• [Assignment]: In the data below, find each line that contains the word "right" and copy it.

+===+

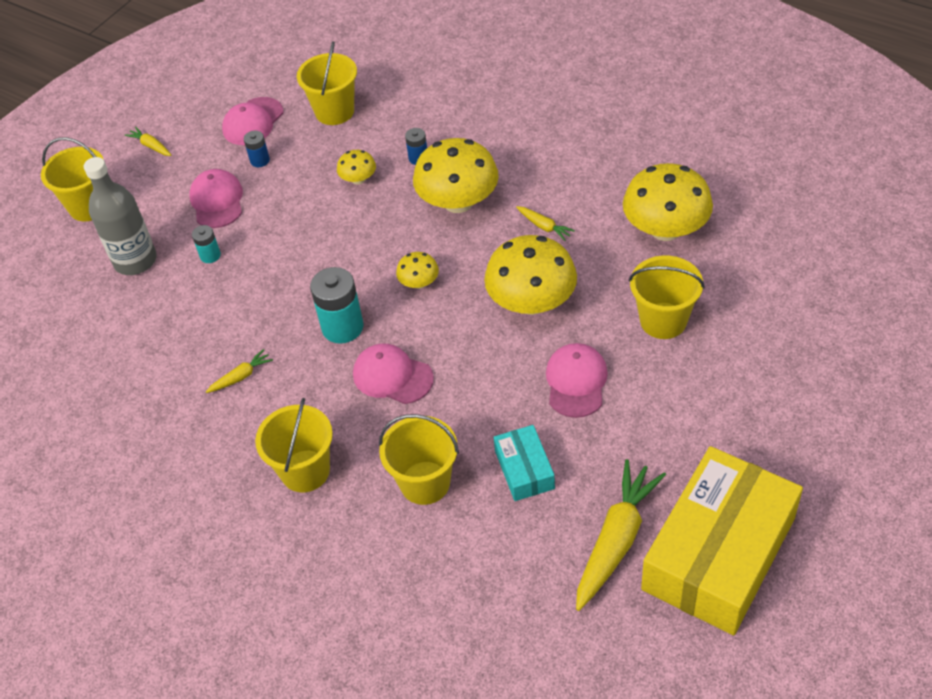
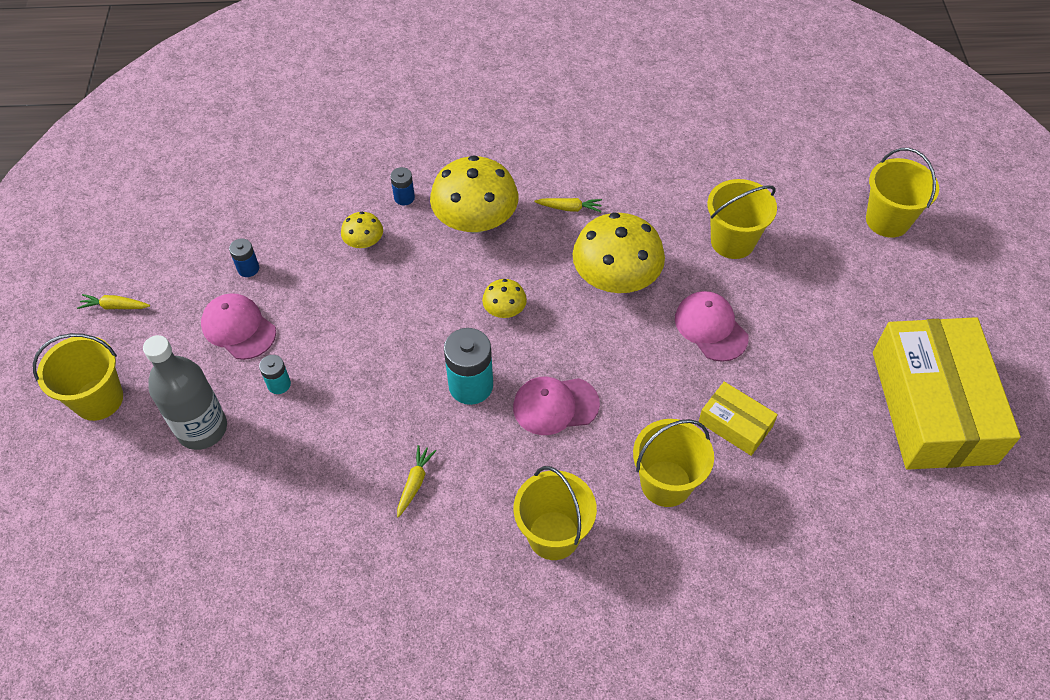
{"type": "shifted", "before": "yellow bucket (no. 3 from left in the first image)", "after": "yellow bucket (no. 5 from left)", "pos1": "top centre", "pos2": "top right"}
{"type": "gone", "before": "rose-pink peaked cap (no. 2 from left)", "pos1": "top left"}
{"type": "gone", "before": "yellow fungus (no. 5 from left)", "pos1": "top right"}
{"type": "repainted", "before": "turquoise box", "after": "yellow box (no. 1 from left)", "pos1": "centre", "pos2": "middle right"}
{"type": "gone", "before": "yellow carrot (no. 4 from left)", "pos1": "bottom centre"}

+===+

• [Your solution]:
{"type": "shifted", "before": "yellow bucket (no. 3 from left in the first image)", "after": "yellow bucket (no. 5 from left)", "pos1": "top centre", "pos2": "top right"}
{"type": "gone", "before": "yellow fungus (no. 5 from left)", "pos1": "top right"}
{"type": "repainted", "before": "turquoise box", "after": "yellow box (no. 1 from left)", "pos1": "centre", "pos2": "middle right"}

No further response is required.